- Work request: With all images omitted, write out the records word for word.

——

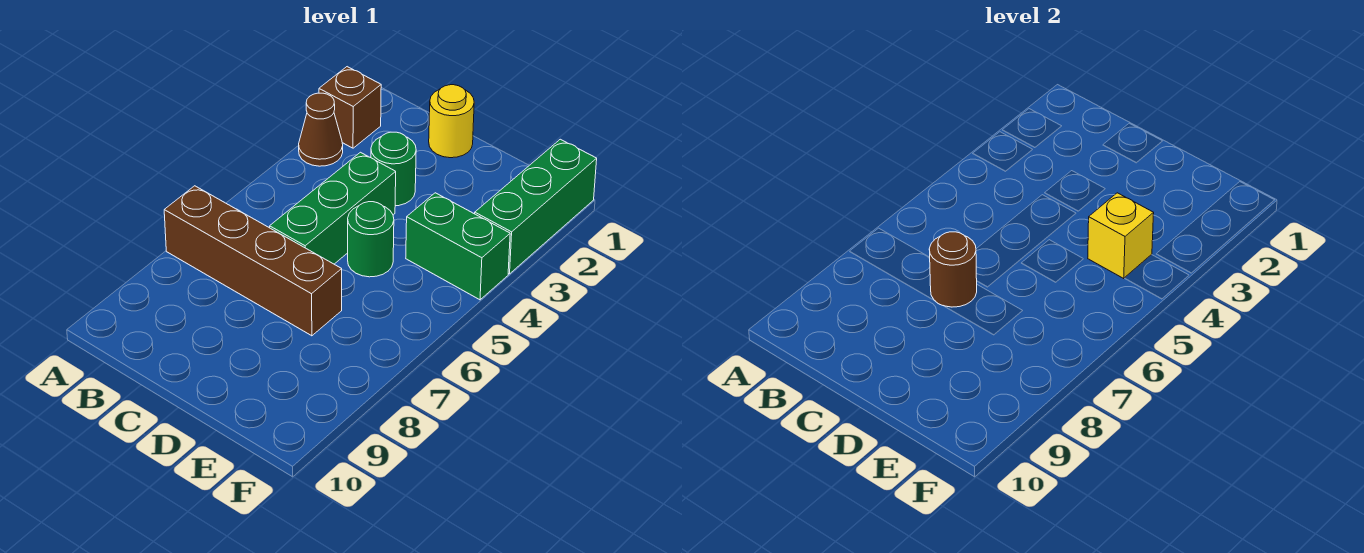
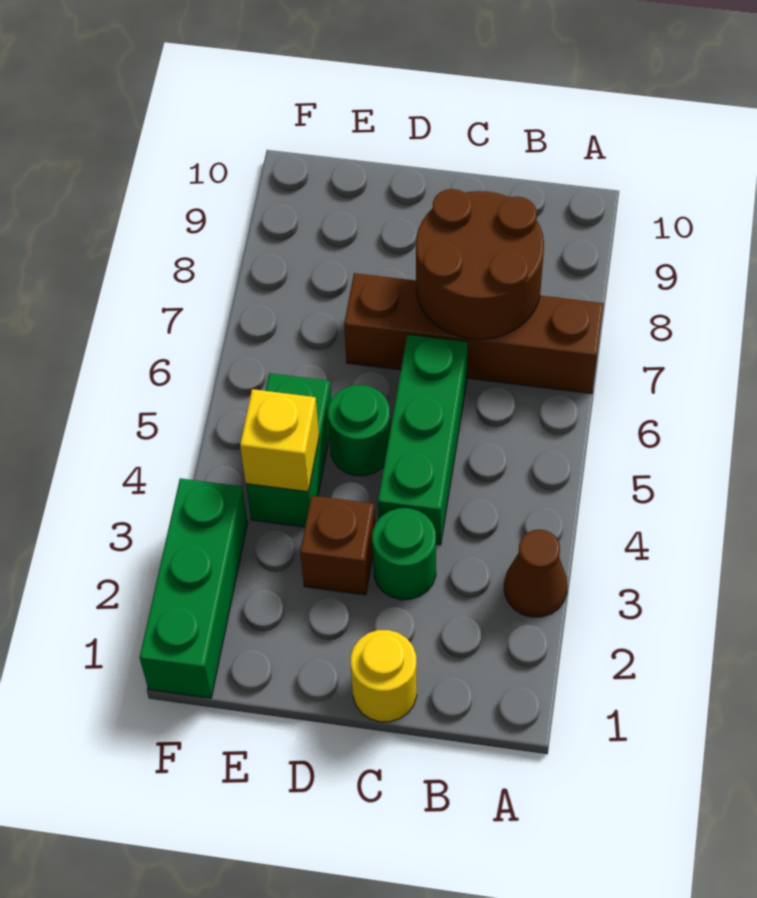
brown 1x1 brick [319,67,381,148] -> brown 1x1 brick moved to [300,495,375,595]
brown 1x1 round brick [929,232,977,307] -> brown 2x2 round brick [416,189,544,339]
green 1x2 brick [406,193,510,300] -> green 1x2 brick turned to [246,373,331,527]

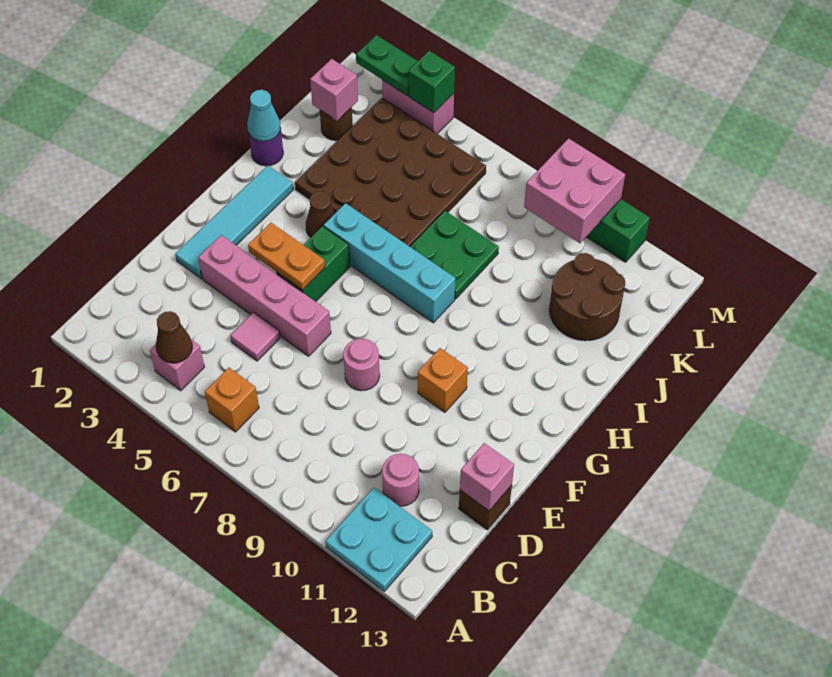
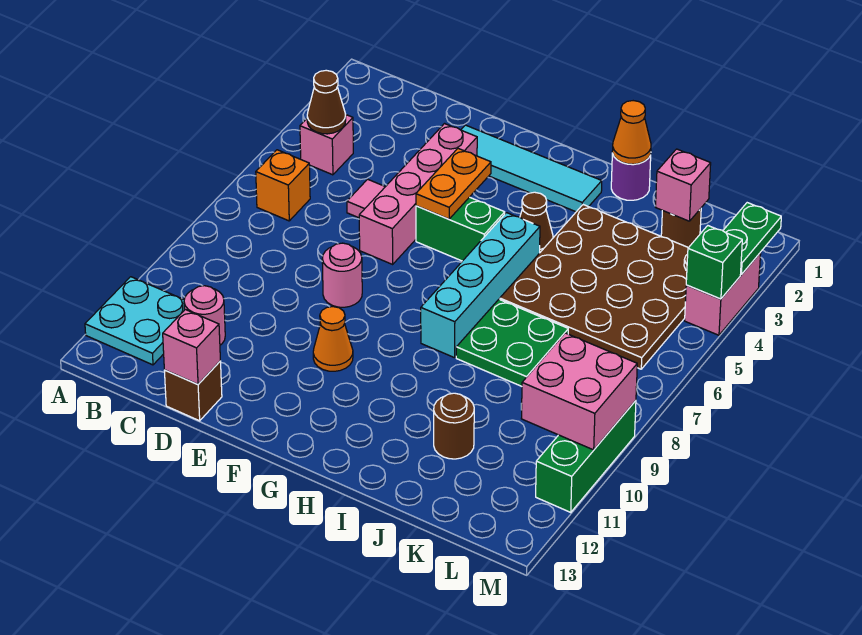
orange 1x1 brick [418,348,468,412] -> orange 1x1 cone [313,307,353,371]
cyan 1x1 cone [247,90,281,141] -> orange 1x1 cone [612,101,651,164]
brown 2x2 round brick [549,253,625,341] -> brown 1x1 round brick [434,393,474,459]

——

- Expected output:
brown 1x1 brick [319,67,381,148] -> brown 1x1 brick moved to [300,495,375,595]
brown 1x1 round brick [929,232,977,307] -> brown 2x2 round brick [416,189,544,339]
green 1x2 brick [406,193,510,300] -> green 1x2 brick turned to [246,373,331,527]

orange 1x1 brick [418,348,468,412] -> orange 1x1 cone [313,307,353,371]
cyan 1x1 cone [247,90,281,141] -> orange 1x1 cone [612,101,651,164]
brown 2x2 round brick [549,253,625,341] -> brown 1x1 round brick [434,393,474,459]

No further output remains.